+++ RECORDS SUPPLIED +++

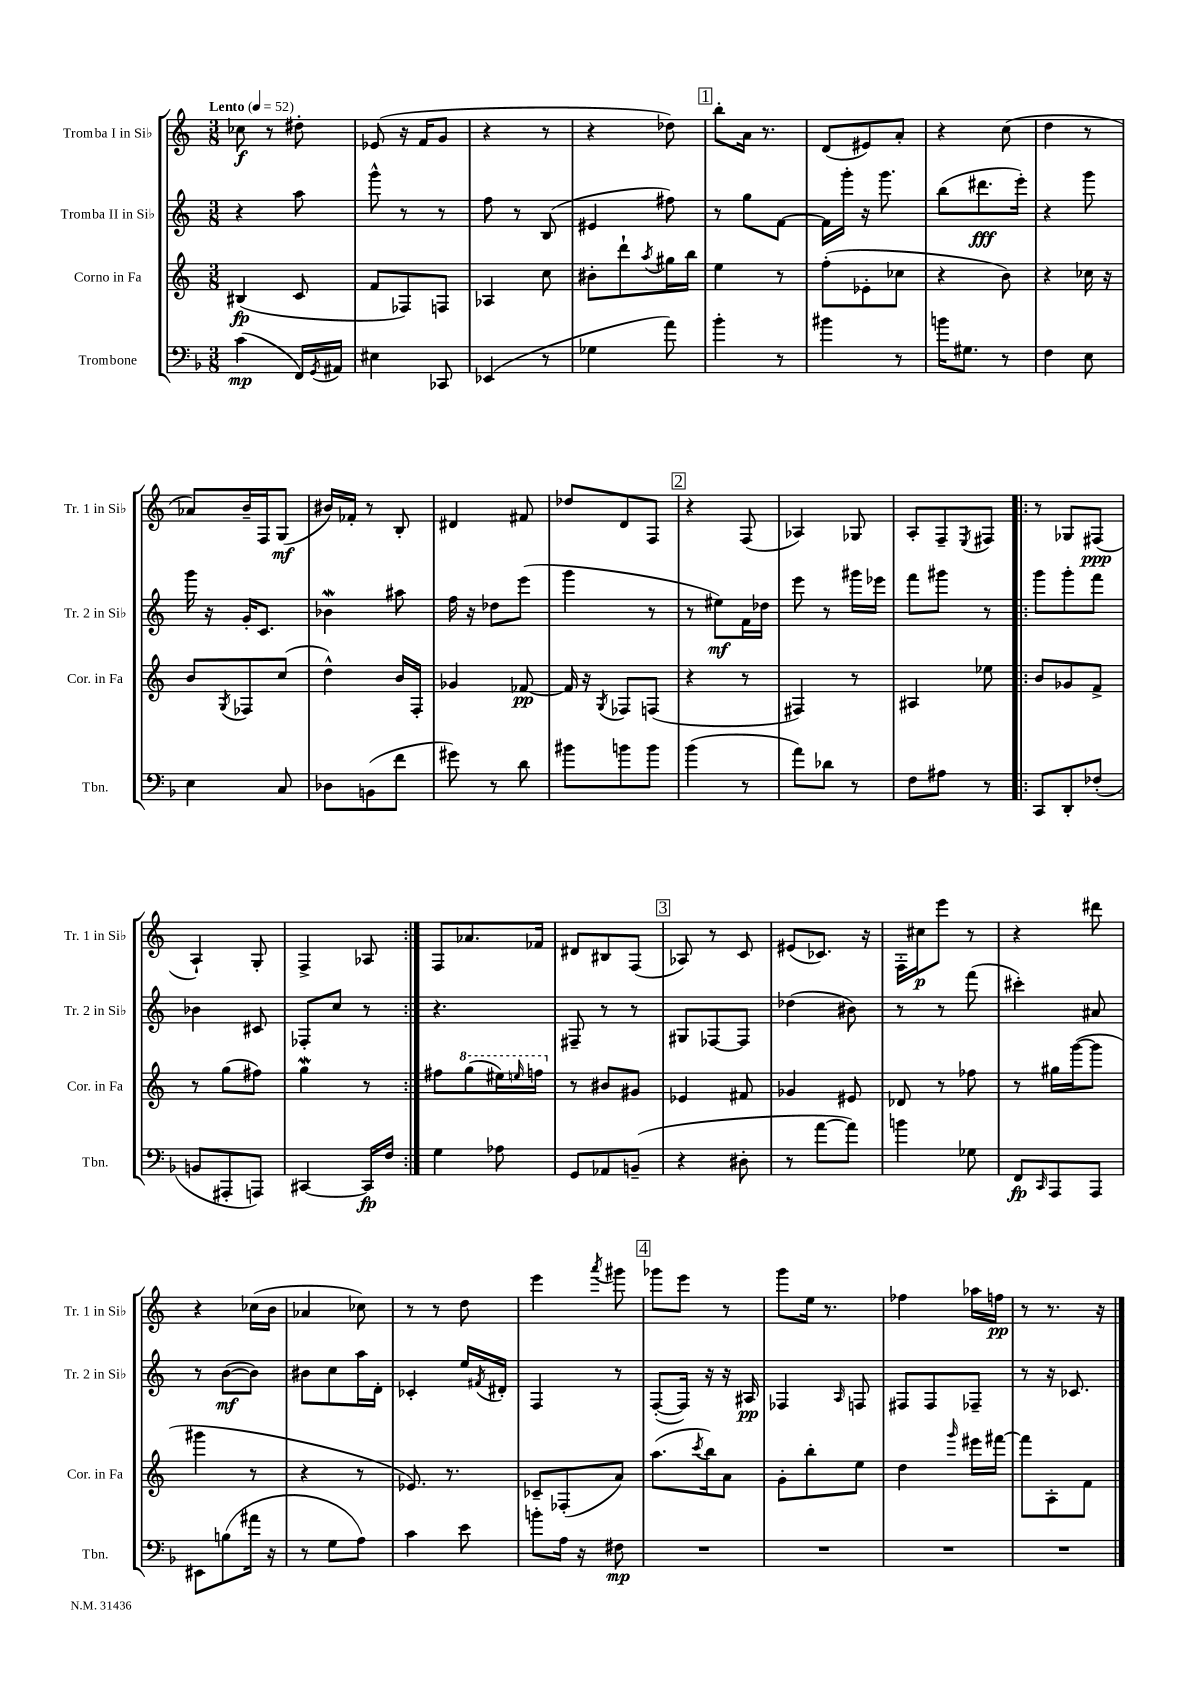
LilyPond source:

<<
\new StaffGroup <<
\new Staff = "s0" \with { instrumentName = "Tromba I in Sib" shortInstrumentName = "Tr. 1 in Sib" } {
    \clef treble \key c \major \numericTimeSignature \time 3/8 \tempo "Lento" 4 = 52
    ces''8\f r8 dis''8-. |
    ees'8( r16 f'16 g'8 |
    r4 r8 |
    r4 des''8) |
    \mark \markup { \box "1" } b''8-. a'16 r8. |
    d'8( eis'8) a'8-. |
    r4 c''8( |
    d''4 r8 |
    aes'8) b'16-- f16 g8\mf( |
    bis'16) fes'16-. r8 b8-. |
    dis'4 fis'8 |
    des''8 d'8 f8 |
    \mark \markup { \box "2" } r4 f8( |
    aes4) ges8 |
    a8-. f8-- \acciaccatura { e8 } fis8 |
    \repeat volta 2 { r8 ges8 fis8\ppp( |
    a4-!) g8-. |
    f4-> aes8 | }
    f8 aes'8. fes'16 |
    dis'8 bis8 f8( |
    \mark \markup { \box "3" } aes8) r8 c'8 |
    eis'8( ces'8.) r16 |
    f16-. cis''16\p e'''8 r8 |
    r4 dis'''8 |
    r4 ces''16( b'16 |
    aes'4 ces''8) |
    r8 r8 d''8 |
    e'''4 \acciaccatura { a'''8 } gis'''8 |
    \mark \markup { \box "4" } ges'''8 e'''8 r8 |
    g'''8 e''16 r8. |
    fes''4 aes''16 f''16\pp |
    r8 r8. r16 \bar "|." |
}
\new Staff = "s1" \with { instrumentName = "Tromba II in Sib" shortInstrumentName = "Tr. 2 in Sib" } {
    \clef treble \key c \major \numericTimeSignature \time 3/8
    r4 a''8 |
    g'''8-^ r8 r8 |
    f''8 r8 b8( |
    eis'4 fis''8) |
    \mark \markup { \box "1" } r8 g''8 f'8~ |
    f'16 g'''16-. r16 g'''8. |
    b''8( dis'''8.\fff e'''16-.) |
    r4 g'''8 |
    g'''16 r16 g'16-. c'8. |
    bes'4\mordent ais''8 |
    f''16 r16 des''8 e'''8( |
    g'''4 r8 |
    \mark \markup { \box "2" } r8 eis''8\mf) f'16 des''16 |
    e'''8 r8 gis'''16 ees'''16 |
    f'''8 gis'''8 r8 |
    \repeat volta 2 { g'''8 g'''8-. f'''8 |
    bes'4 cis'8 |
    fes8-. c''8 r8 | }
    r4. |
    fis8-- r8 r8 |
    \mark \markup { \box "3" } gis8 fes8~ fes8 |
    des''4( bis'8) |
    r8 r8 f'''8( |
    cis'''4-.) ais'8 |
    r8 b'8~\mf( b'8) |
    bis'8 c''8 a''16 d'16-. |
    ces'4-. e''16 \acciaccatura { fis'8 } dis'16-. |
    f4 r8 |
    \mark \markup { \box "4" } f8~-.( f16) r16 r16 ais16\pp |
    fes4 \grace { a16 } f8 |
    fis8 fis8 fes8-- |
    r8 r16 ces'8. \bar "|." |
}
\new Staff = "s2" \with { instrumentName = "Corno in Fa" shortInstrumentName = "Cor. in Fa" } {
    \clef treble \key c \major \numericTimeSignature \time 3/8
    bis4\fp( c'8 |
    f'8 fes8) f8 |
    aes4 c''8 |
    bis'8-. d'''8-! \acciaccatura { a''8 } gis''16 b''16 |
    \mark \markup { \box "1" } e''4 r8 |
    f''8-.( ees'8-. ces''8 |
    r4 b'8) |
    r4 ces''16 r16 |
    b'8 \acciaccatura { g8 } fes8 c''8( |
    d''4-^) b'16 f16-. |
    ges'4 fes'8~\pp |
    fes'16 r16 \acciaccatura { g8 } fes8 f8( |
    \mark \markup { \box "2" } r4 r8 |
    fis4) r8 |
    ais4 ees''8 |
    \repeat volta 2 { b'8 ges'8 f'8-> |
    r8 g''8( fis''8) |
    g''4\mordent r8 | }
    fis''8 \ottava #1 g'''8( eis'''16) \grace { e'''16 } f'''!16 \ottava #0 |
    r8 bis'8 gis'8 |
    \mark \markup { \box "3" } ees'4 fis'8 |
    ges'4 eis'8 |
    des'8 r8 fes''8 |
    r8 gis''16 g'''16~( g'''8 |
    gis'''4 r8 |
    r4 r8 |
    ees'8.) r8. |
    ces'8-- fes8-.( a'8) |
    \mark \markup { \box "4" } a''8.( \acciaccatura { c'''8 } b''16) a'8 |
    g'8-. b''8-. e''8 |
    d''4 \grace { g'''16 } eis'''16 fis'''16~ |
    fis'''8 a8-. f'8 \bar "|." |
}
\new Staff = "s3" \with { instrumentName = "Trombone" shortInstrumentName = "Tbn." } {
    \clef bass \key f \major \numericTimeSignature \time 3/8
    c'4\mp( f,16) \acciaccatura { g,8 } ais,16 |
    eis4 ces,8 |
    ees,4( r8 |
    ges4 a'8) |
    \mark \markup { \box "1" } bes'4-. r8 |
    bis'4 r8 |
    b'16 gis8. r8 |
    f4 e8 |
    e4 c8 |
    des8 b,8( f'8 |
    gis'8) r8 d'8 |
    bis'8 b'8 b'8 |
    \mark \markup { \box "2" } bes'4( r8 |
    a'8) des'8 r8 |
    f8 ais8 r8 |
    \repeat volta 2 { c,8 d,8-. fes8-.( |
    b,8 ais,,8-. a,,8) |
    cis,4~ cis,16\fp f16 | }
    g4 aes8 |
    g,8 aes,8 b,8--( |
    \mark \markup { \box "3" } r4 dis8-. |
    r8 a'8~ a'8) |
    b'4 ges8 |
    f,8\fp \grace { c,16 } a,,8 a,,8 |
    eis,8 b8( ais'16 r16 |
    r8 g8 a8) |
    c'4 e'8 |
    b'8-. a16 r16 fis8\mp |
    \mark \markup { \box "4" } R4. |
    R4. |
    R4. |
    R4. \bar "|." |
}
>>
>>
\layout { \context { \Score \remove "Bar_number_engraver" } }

+++

CHALLENGE » Return every line above that contains the string "with". Case counts.

SOLVED PROBLEM »
\new Staff = "s0" \with { instrumentName = "Tromba I in Sib" shortInstrumentName = "Tr. 1 in Sib" } {
\new Staff = "s1" \with { instrumentName = "Tromba II in Sib" shortInstrumentName = "Tr. 2 in Sib" } {
\new Staff = "s2" \with { instrumentName = "Corno in Fa" shortInstrumentName = "Cor. in Fa" } {
\new Staff = "s3" \with { instrumentName = "Trombone" shortInstrumentName = "Tbn." } {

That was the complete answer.